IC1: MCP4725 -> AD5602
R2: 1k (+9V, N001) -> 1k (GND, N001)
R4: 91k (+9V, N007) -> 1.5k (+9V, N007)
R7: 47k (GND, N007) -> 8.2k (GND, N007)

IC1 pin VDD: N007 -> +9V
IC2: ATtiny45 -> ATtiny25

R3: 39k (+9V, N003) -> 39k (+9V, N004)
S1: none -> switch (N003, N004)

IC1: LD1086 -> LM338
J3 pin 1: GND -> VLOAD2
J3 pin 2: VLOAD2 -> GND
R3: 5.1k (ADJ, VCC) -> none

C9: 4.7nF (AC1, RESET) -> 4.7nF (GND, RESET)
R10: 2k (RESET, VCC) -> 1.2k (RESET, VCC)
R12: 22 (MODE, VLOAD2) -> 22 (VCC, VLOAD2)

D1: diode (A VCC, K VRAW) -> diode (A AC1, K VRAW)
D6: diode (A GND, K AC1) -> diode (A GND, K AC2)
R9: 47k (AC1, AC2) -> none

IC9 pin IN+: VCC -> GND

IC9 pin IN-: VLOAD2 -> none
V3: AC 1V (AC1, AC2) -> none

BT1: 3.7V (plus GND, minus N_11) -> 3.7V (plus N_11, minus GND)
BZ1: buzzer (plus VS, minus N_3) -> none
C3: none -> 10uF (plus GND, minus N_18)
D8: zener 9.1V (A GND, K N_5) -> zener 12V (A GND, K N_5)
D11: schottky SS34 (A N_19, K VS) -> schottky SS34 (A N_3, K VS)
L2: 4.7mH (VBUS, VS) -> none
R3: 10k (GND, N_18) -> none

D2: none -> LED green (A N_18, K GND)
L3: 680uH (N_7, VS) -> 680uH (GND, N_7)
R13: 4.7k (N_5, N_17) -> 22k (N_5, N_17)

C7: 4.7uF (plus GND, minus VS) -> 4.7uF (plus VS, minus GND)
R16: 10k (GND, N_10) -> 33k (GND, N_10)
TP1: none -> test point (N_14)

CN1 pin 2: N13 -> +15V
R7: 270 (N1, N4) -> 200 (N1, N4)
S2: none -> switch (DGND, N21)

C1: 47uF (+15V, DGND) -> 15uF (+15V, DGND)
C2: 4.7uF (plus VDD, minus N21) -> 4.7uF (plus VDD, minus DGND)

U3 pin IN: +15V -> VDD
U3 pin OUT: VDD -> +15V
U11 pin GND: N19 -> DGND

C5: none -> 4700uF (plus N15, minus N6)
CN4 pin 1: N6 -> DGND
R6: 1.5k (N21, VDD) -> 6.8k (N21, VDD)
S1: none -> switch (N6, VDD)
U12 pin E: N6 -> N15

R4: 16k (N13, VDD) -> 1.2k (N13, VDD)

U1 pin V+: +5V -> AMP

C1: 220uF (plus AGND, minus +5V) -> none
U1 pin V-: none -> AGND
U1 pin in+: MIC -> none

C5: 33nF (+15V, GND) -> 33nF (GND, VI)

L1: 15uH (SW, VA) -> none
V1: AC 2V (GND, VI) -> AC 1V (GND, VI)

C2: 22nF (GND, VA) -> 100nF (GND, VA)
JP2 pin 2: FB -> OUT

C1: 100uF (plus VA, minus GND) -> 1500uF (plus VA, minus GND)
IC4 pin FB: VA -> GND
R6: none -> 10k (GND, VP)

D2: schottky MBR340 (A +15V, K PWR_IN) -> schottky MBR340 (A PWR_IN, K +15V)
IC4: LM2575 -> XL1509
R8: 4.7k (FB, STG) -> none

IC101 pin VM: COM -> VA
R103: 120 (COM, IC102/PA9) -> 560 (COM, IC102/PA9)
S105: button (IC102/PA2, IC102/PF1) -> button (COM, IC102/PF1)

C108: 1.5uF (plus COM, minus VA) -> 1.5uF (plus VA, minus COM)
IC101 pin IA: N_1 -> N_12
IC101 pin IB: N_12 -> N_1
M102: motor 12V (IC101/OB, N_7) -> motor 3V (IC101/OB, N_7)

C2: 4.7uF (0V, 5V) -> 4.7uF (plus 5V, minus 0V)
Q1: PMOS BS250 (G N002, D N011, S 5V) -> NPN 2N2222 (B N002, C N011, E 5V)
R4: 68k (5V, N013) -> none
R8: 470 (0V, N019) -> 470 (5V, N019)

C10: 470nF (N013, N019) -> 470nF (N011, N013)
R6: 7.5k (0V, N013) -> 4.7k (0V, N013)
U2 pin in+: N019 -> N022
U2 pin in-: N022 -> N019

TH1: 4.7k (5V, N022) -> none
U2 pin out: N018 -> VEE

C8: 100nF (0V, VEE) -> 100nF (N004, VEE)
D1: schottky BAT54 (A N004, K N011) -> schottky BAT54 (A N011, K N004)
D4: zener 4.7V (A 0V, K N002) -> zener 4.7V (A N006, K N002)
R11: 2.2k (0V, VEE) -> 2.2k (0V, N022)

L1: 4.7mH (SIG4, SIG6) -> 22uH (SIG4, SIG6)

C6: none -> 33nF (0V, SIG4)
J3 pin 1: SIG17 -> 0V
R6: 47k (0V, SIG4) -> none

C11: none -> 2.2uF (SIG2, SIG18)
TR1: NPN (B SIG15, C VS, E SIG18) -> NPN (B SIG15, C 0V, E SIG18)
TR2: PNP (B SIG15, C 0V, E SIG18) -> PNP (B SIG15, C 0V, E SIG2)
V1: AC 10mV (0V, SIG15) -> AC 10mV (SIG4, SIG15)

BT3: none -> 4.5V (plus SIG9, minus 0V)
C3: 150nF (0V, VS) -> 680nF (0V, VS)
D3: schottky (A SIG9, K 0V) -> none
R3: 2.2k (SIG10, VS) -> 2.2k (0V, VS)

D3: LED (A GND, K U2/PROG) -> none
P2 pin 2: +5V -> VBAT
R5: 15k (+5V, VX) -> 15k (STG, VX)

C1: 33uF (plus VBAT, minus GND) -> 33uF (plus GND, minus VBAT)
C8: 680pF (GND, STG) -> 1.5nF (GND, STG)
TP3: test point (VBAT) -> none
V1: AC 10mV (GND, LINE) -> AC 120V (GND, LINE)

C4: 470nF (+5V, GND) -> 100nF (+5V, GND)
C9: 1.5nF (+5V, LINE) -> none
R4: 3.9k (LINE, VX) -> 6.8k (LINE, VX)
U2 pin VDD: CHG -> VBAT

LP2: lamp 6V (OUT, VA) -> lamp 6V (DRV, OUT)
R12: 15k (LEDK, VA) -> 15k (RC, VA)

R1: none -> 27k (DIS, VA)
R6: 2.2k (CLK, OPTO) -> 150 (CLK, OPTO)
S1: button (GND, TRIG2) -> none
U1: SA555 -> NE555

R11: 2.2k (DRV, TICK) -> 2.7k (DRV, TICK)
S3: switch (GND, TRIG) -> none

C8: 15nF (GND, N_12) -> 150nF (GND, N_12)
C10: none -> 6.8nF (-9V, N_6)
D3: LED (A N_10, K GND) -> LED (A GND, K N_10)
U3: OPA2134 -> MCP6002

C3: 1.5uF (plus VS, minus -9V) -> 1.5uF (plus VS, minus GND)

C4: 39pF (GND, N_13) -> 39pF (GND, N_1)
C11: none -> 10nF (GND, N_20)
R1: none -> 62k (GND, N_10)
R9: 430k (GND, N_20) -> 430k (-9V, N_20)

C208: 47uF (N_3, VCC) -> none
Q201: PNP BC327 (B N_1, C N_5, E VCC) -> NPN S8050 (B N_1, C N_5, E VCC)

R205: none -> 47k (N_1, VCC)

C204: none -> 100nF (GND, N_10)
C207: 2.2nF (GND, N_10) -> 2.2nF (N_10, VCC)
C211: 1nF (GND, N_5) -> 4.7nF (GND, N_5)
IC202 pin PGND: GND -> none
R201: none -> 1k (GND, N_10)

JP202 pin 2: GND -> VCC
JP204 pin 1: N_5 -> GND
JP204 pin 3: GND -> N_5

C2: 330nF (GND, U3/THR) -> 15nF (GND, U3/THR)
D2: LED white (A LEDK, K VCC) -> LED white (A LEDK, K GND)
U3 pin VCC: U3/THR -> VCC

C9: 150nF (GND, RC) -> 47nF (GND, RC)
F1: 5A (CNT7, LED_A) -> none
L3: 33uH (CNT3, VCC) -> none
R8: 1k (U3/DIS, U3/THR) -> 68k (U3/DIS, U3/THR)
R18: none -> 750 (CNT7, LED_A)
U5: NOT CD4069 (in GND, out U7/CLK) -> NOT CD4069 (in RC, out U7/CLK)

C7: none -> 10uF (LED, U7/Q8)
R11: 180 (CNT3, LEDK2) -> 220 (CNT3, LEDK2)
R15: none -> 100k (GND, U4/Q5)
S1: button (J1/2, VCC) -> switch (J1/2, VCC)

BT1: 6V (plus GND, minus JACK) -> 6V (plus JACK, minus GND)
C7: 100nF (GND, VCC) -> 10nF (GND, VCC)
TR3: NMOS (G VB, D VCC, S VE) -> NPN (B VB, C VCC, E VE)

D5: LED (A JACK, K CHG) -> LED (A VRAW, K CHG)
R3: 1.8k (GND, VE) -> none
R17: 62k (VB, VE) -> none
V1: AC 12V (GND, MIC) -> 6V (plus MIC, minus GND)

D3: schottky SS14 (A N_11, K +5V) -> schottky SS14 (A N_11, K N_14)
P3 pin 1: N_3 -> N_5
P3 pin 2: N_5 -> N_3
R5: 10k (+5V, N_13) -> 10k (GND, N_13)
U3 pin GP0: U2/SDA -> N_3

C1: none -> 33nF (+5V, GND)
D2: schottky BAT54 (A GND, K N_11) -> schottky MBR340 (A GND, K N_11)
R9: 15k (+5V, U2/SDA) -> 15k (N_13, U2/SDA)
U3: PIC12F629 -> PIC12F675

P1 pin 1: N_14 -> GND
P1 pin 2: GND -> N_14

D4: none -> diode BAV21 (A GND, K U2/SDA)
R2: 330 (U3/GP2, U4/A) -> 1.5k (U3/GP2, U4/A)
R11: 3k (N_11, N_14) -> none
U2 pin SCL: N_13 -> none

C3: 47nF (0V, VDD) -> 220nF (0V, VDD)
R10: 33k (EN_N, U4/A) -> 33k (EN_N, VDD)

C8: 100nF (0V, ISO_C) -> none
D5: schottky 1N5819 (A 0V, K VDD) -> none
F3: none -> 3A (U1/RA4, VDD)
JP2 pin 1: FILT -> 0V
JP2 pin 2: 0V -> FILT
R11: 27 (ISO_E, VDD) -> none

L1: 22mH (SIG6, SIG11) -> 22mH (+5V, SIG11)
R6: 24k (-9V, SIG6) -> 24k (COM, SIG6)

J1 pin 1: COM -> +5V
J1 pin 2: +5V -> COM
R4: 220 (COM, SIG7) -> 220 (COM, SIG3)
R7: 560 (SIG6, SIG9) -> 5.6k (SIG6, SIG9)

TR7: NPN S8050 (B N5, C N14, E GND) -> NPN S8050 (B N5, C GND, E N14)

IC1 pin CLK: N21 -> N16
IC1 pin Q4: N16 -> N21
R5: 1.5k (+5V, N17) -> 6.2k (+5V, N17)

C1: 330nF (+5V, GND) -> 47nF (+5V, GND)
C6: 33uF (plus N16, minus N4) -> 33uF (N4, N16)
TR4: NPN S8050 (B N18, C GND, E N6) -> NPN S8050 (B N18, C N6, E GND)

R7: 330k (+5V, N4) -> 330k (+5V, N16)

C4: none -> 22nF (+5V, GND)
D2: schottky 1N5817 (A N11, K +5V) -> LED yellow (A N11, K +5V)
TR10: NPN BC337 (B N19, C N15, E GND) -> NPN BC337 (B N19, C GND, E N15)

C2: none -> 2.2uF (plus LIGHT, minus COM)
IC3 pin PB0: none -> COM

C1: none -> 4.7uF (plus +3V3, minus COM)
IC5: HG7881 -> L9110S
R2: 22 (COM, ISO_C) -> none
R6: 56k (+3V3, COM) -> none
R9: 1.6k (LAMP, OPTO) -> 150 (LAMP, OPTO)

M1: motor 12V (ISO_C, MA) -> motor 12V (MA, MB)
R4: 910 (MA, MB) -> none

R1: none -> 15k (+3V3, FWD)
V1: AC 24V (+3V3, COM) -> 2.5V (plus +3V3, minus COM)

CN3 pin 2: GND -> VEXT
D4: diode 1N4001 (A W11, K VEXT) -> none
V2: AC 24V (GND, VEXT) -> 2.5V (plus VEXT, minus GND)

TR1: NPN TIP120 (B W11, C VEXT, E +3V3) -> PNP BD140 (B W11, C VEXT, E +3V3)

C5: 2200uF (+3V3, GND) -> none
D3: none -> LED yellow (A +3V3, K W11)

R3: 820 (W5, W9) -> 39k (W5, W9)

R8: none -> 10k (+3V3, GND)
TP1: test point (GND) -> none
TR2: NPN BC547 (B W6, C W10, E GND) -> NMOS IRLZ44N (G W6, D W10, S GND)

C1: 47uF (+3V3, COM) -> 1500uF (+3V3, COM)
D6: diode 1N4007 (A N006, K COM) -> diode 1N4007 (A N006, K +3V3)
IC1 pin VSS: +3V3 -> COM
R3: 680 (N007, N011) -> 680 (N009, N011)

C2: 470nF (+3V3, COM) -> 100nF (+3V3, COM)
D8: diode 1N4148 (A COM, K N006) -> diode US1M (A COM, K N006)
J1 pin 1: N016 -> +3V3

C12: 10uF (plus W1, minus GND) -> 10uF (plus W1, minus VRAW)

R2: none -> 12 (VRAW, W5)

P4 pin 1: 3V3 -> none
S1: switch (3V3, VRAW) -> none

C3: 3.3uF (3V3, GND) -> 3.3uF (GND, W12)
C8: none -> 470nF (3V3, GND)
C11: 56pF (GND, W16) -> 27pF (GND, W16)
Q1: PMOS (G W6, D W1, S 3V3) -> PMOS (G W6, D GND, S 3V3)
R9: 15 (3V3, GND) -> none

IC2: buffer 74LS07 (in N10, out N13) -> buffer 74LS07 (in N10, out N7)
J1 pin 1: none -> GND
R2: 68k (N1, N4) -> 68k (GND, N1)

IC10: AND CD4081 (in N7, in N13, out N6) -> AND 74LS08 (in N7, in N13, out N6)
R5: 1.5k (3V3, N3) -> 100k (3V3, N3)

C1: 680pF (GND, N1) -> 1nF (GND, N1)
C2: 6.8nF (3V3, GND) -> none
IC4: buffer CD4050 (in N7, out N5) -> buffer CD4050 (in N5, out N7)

************

== Exercise ==
Your answer should consist only of the lines from the one with "IC1 pin VSS: +3V3 -> COM" through the last line of the entries above, retyped exactly.

== Finished exercise ==
IC1 pin VSS: +3V3 -> COM
R3: 680 (N007, N011) -> 680 (N009, N011)

C2: 470nF (+3V3, COM) -> 100nF (+3V3, COM)
D8: diode 1N4148 (A COM, K N006) -> diode US1M (A COM, K N006)
J1 pin 1: N016 -> +3V3

C12: 10uF (plus W1, minus GND) -> 10uF (plus W1, minus VRAW)

R2: none -> 12 (VRAW, W5)

P4 pin 1: 3V3 -> none
S1: switch (3V3, VRAW) -> none

C3: 3.3uF (3V3, GND) -> 3.3uF (GND, W12)
C8: none -> 470nF (3V3, GND)
C11: 56pF (GND, W16) -> 27pF (GND, W16)
Q1: PMOS (G W6, D W1, S 3V3) -> PMOS (G W6, D GND, S 3V3)
R9: 15 (3V3, GND) -> none

IC2: buffer 74LS07 (in N10, out N13) -> buffer 74LS07 (in N10, out N7)
J1 pin 1: none -> GND
R2: 68k (N1, N4) -> 68k (GND, N1)

IC10: AND CD4081 (in N7, in N13, out N6) -> AND 74LS08 (in N7, in N13, out N6)
R5: 1.5k (3V3, N3) -> 100k (3V3, N3)

C1: 680pF (GND, N1) -> 1nF (GND, N1)
C2: 6.8nF (3V3, GND) -> none
IC4: buffer CD4050 (in N7, out N5) -> buffer CD4050 (in N5, out N7)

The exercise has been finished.